'''

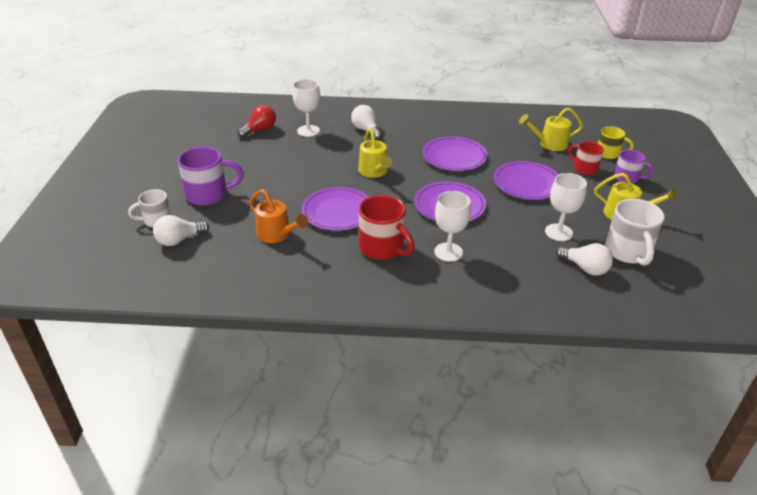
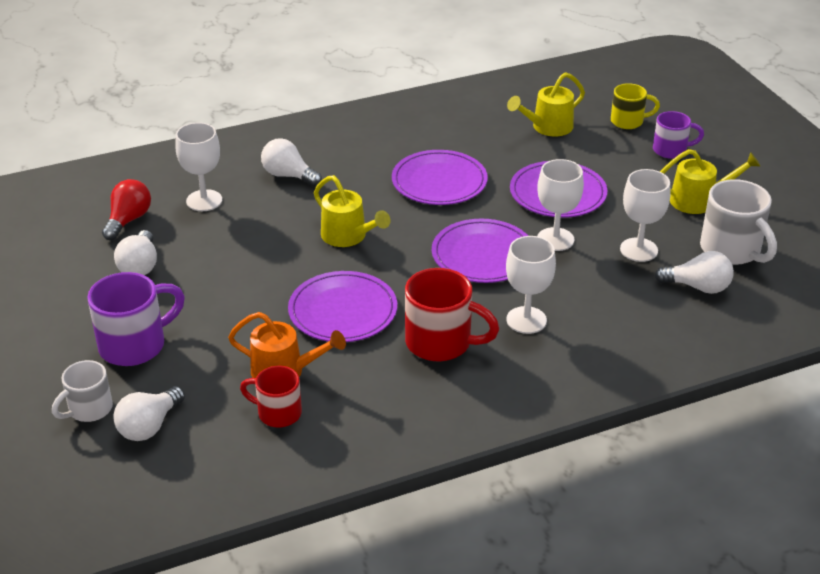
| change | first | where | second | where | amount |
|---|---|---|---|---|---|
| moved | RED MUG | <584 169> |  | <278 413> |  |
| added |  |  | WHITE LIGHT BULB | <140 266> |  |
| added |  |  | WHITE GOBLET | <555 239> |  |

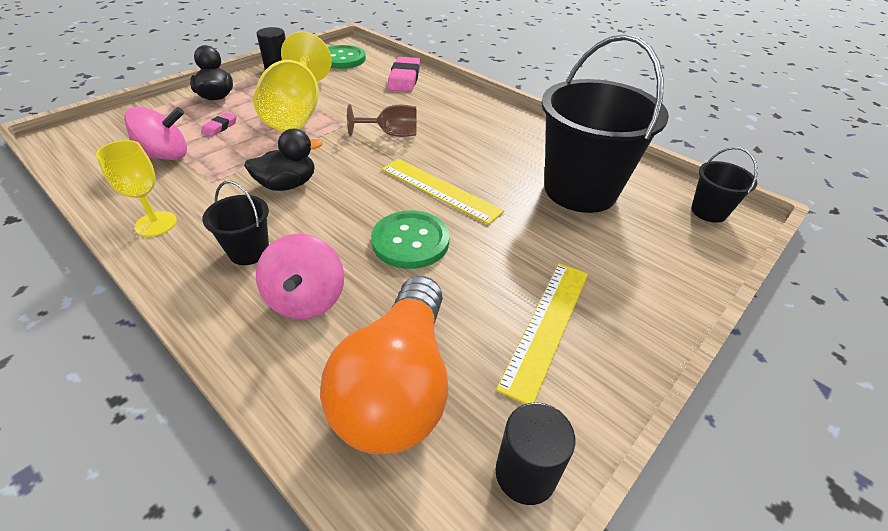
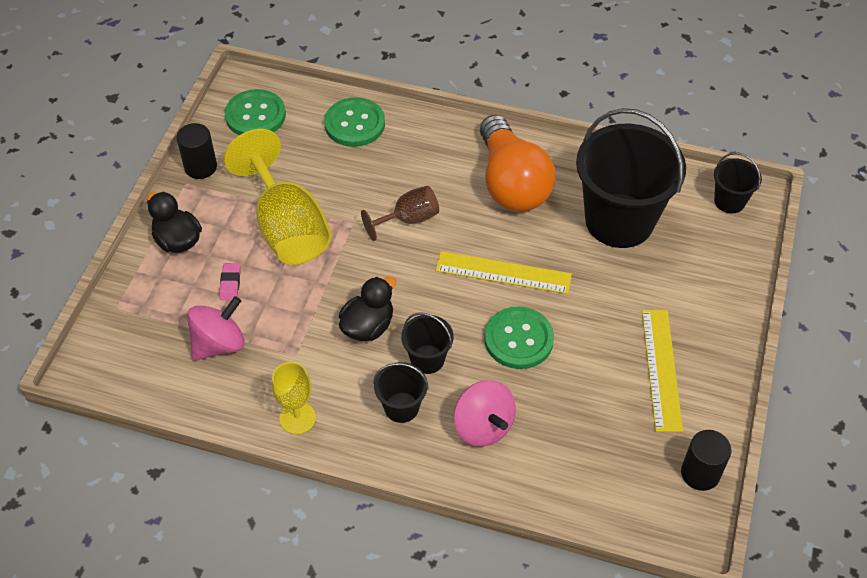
| change | first | where | second | where | amount |
|---|---|---|---|---|---|
| moved | ORANGE LIGHT BULB | <398 385> |  | <511 182> |  |
| replaced | PINK ERASER | <404 79> | GREEN BUTTON | <354 124> |  |
| added |  |  | BLACK BUCKET | <427 359> |  |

'''

### Aim of the task
Starting with the line that contains "WHITE LIGHT BULB" and finishing with the line that contains "moved | ORANGE", reproduce every line of the material above exactly, but not the pictures.

### Exercise result
| added |  |  | WHITE LIGHT BULB | <140 266> |  |
| added |  |  | WHITE GOBLET | <555 239> |  |

| change | first | where | second | where | amount |
|---|---|---|---|---|---|
| moved | ORANGE LIGHT BULB | <398 385> |  | <511 182> |  |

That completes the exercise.